▶ _Modification records_:

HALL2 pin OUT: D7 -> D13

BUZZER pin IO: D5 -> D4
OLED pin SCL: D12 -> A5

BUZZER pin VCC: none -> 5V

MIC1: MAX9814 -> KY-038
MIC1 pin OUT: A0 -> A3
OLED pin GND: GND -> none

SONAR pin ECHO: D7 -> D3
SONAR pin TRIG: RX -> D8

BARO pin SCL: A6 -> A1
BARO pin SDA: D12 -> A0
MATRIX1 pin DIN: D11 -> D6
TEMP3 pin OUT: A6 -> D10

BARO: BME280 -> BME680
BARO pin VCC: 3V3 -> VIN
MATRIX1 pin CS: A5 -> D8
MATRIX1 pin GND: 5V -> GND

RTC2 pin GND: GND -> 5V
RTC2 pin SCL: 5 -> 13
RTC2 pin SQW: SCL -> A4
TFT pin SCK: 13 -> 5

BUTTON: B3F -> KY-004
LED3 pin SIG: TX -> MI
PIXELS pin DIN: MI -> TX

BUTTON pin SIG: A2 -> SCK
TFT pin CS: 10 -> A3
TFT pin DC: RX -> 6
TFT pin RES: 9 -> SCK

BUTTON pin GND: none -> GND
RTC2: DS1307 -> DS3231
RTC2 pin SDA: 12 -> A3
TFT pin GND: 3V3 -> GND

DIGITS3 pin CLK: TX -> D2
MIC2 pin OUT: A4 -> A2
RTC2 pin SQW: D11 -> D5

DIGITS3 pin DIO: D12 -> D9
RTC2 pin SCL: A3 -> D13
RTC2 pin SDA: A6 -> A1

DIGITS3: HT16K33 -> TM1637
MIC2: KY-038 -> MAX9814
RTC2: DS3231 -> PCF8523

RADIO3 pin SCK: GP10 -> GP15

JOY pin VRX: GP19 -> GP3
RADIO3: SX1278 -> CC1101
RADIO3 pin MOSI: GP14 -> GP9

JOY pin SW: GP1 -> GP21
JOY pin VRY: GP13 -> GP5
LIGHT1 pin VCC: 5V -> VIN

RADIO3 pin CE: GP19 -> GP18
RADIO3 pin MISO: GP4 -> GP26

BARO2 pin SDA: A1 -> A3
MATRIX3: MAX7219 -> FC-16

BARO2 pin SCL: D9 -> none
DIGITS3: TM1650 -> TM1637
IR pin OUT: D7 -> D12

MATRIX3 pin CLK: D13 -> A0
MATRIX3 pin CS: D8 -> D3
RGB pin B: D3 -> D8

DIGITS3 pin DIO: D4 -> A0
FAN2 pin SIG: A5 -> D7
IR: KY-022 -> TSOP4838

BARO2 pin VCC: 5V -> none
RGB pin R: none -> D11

▶ _Task description_: Whenever the string "SONAR" shows up in a line of the entries, copy that line.

▶ _Answer to this task_:
SONAR pin ECHO: D7 -> D3
SONAR pin TRIG: RX -> D8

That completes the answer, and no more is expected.